Excerpts from a dataset:

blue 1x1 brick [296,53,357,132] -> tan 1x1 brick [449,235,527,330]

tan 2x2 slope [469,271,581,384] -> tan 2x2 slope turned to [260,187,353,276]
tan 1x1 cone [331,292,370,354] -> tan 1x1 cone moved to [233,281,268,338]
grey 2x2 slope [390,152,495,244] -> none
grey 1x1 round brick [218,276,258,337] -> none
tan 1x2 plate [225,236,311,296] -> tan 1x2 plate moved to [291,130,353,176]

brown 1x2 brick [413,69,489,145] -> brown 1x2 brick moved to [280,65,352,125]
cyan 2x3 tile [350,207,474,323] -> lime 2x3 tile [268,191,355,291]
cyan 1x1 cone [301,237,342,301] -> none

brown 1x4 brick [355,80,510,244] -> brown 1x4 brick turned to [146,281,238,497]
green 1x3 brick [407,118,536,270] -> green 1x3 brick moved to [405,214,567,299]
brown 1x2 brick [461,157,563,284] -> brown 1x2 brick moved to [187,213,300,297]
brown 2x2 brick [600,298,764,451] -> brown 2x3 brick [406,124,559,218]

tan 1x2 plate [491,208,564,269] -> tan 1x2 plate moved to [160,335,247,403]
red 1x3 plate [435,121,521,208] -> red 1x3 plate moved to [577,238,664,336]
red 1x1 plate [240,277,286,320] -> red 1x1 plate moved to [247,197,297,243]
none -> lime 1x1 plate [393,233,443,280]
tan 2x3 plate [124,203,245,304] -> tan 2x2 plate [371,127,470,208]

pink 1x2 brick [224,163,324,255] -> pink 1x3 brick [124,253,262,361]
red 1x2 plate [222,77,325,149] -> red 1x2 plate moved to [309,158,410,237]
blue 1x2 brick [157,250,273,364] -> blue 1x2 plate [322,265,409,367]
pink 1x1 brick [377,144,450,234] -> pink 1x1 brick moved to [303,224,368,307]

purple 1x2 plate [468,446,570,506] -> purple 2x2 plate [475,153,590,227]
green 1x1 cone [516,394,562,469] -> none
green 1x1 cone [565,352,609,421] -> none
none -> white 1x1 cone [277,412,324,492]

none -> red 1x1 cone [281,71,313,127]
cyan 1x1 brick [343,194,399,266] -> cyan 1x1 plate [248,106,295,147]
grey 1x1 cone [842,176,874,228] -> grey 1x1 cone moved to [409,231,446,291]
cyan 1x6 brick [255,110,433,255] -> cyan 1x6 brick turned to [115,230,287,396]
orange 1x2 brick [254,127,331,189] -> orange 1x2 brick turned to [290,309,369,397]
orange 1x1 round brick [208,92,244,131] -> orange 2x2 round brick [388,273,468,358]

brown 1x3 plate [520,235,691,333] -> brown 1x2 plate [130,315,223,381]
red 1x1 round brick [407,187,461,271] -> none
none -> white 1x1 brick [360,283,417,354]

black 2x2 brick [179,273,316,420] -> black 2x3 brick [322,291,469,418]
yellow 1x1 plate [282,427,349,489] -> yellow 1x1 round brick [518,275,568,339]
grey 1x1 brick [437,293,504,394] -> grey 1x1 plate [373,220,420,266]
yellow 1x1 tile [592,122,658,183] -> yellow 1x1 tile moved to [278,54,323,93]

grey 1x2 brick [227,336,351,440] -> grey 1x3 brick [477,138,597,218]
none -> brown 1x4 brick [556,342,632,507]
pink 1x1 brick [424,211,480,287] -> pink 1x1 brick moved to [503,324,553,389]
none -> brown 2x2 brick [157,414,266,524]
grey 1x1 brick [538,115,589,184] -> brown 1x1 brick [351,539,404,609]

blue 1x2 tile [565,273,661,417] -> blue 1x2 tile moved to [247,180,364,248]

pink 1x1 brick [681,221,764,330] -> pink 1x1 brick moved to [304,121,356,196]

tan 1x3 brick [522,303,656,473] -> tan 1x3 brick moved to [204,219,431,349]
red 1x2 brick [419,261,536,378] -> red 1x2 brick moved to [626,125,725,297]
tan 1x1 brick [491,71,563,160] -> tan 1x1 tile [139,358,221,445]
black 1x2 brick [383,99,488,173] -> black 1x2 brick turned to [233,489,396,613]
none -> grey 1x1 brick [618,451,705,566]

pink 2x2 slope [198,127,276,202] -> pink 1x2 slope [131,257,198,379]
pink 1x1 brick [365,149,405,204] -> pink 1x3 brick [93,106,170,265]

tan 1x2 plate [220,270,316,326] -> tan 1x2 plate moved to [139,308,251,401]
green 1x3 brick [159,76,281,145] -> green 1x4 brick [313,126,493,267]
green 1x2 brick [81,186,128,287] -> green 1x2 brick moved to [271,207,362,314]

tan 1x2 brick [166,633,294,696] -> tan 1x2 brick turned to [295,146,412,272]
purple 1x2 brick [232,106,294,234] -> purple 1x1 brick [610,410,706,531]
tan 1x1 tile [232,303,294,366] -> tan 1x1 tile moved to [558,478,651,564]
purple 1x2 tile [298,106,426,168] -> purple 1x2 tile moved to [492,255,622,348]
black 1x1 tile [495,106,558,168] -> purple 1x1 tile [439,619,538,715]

» **Your instructions**: Take the lines above from the one containing "grey 1x1 cone [842,176,874,228]" down to the one containing "orange 1x1 round", and transcribe them exactly, both ends included.

» **Expected answer**:
grey 1x1 cone [842,176,874,228] -> grey 1x1 cone moved to [409,231,446,291]
cyan 1x6 brick [255,110,433,255] -> cyan 1x6 brick turned to [115,230,287,396]
orange 1x2 brick [254,127,331,189] -> orange 1x2 brick turned to [290,309,369,397]
orange 1x1 round brick [208,92,244,131] -> orange 2x2 round brick [388,273,468,358]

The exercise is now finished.